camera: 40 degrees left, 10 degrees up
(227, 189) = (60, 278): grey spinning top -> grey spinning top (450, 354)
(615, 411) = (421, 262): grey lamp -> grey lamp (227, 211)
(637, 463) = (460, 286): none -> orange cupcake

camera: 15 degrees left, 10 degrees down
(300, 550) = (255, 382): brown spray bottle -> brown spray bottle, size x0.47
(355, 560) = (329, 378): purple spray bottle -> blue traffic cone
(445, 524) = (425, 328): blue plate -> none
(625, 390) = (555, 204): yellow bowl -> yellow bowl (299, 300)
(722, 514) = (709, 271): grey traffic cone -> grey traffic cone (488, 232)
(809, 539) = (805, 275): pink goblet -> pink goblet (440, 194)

- - - -

### ASSIGNED TASK
Print from the line containing "(300, 550) = (255, 382): brown" to the last line above, exactly as written.

### ANSWER BELOW
(300, 550) = (255, 382): brown spray bottle -> brown spray bottle, size x0.47
(355, 560) = (329, 378): purple spray bottle -> blue traffic cone
(445, 524) = (425, 328): blue plate -> none
(625, 390) = (555, 204): yellow bowl -> yellow bowl (299, 300)
(722, 514) = (709, 271): grey traffic cone -> grey traffic cone (488, 232)
(809, 539) = (805, 275): pink goblet -> pink goblet (440, 194)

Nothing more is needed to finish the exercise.